● **DESCRIPTION OF THE TASK**
Having found the line containing "(358, 337) = (539, 451): none" in the data below, reproduce that line and each one after it to the end, exactly, and include nothing else.

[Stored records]
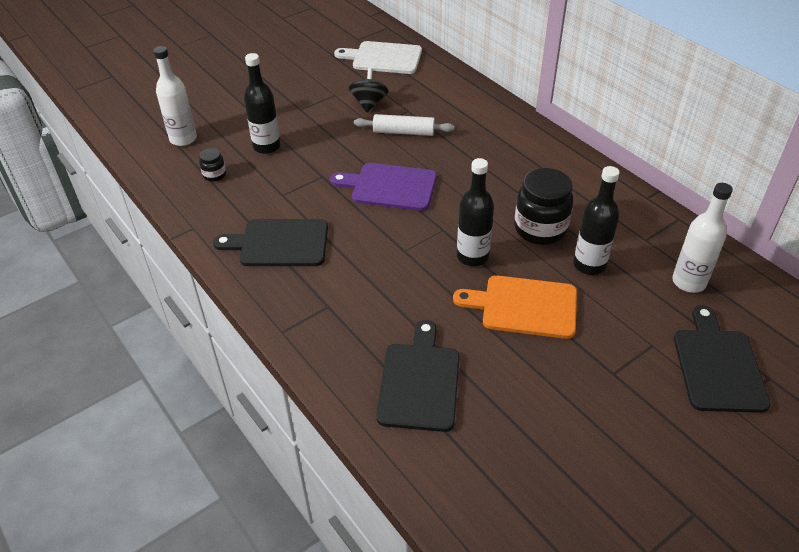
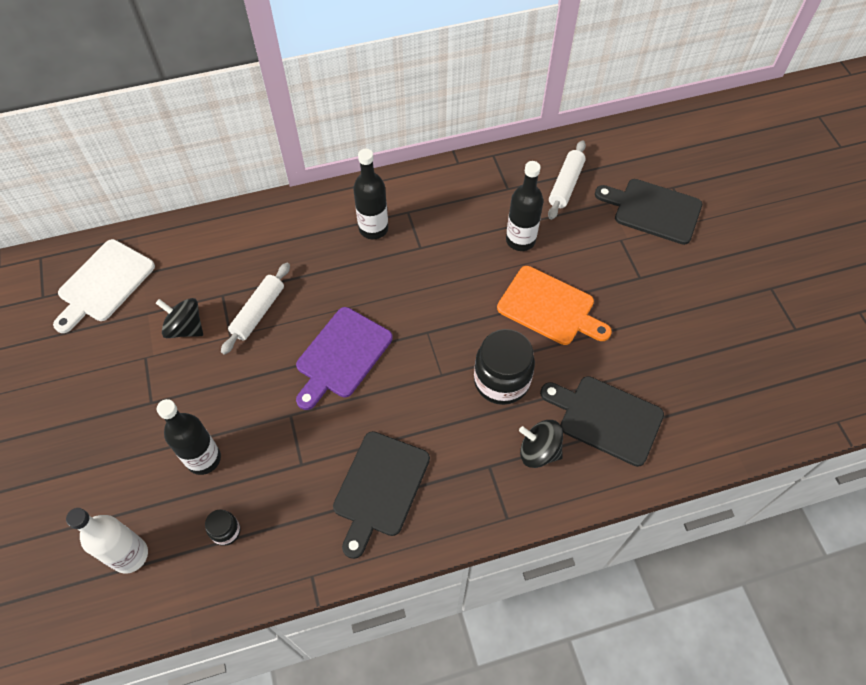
camera: 70 degrees left, 15 degrees up
(358, 337) = (539, 451): none -> black spinning top
(472, 256) = (474, 322): black bottle -> black bottle (373, 228)
(524, 306) = (550, 307): orange cutting board -> orange cutting board turned 90 degrees counterclockwise
(540, 229) = (461, 255): black jar -> black jar (501, 381)
(688, 282) = (566, 185): white bottle -> white rolling pin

● **YOUR SOLUTION**
(358, 337) = (539, 451): none -> black spinning top
(472, 256) = (474, 322): black bottle -> black bottle (373, 228)
(524, 306) = (550, 307): orange cutting board -> orange cutting board turned 90 degrees counterclockwise
(540, 229) = (461, 255): black jar -> black jar (501, 381)
(688, 282) = (566, 185): white bottle -> white rolling pin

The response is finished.